Collected data

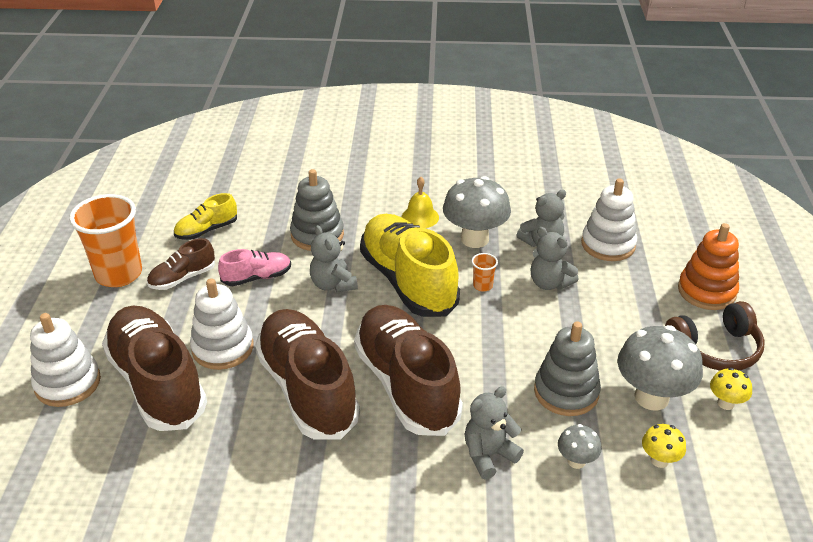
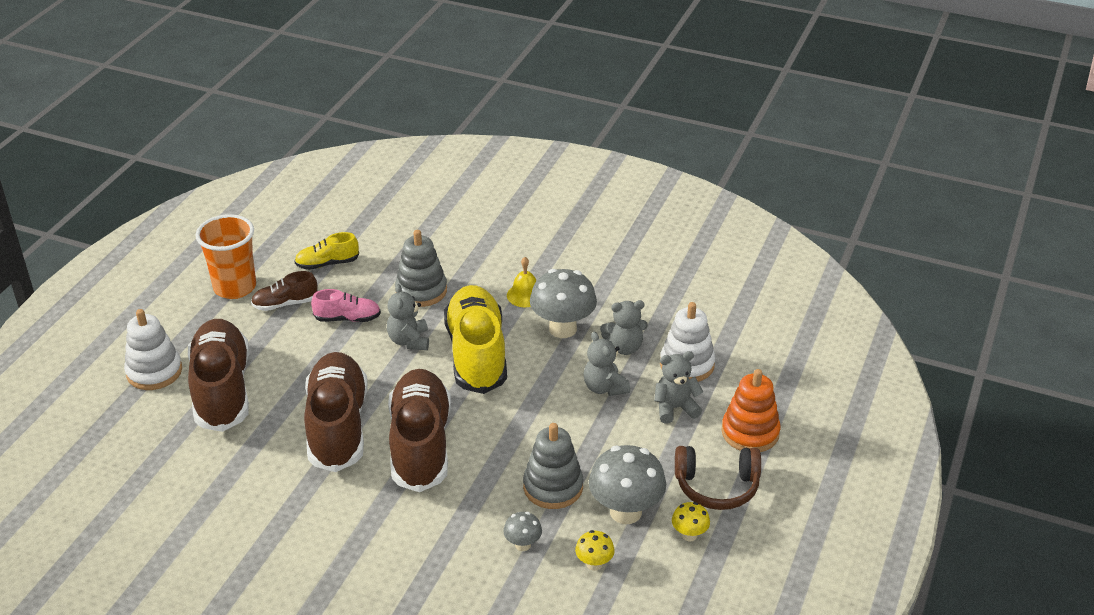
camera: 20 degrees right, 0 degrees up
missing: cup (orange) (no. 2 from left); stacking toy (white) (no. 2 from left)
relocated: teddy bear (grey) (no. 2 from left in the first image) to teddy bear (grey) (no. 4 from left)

Assignment
Before copying the material, set its pictures aside; then transcribe it word for word.

Task solution
camera: 20 degrees right, 0 degrees up
missing: cup (orange) (no. 2 from left); stacking toy (white) (no. 2 from left)
relocated: teddy bear (grey) (no. 2 from left in the first image) to teddy bear (grey) (no. 4 from left)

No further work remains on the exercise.